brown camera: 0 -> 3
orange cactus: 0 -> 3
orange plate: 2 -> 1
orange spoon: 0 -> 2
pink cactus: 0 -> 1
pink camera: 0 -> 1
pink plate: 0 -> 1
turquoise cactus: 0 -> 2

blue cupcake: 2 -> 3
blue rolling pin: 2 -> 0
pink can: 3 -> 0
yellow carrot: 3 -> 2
* * * * *
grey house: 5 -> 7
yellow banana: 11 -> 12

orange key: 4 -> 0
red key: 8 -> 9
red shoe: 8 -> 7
* * * * *
● Task requirements:
The response must contain every line from the listing above in which the string "orange" appears.

● The completed task:
orange cactus: 0 -> 3
orange plate: 2 -> 1
orange spoon: 0 -> 2
orange key: 4 -> 0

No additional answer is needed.